◆ Problem requirements: Report each line of the listing that carries the word "green".

◆ Task input:
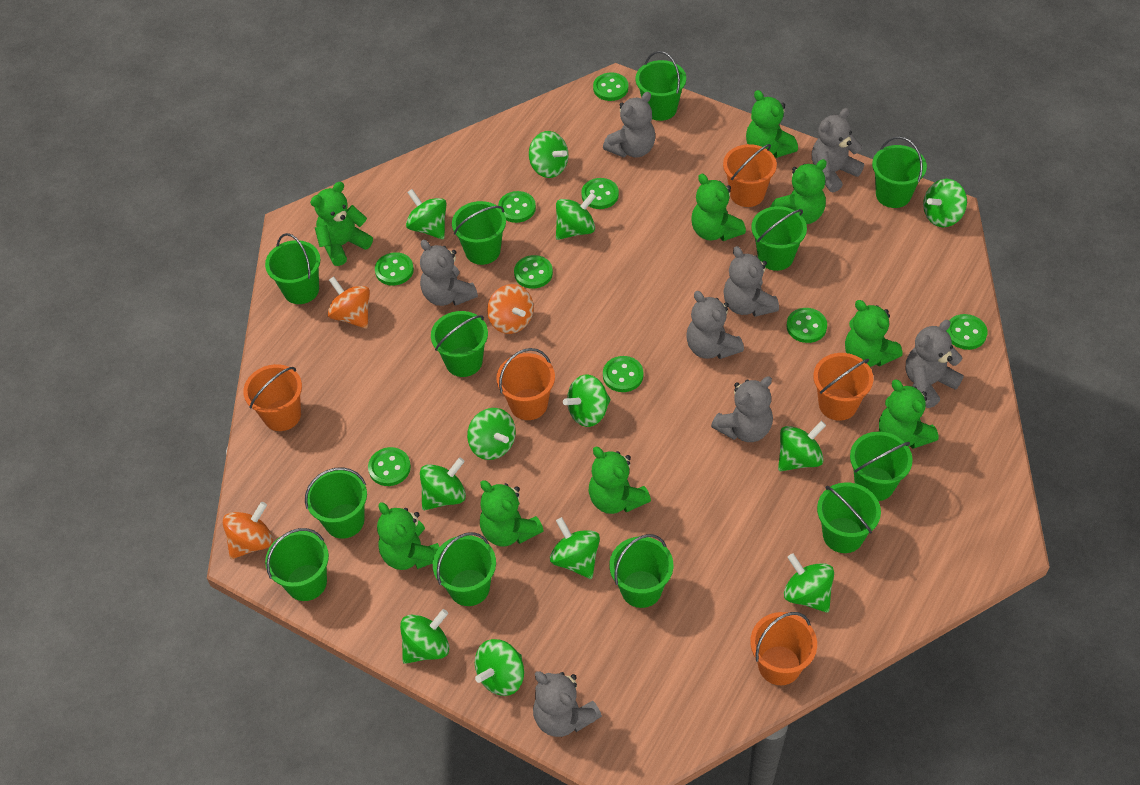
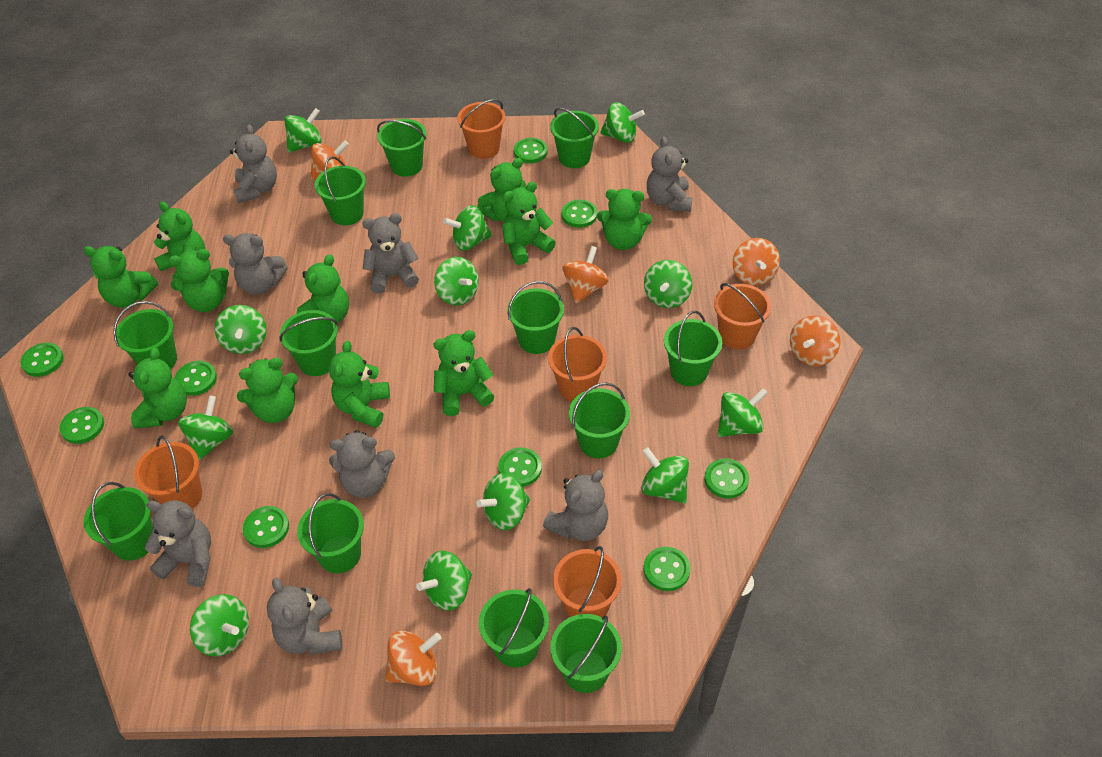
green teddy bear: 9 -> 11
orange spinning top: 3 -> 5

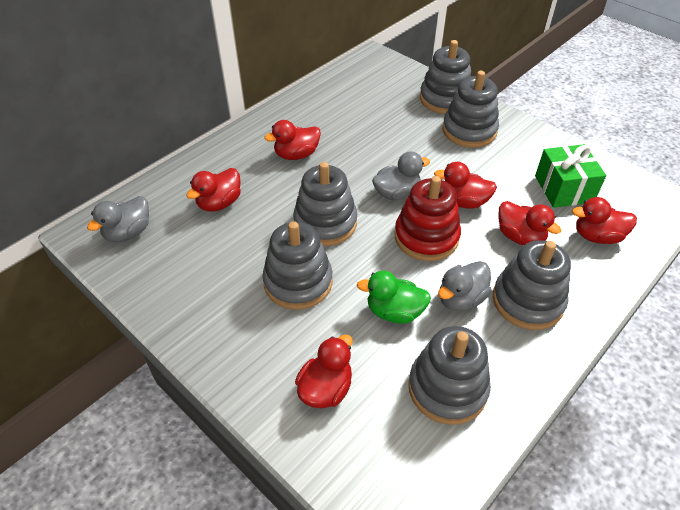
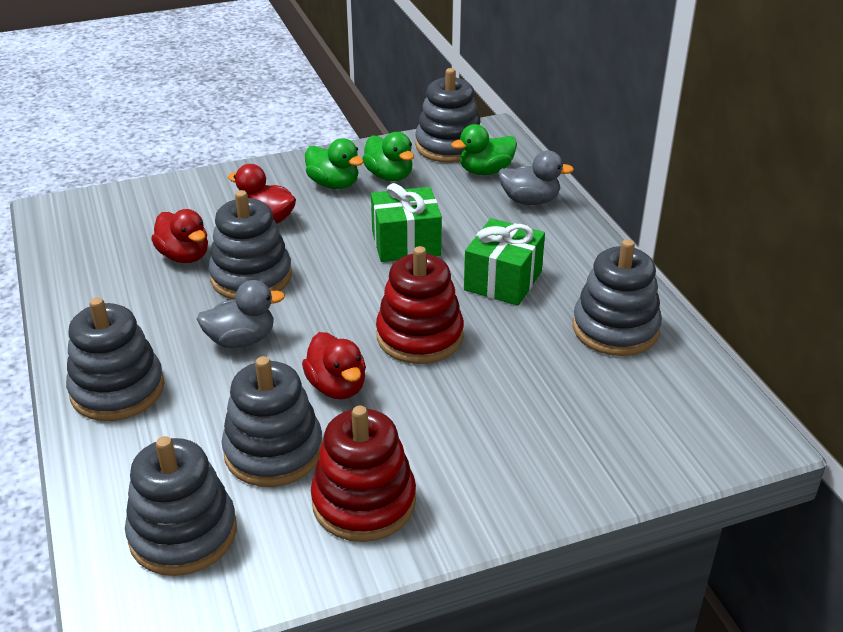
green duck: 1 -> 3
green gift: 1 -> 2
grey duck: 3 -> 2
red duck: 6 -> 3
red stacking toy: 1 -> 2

◆ Result:
green teddy bear: 9 -> 11
green duck: 1 -> 3
green gift: 1 -> 2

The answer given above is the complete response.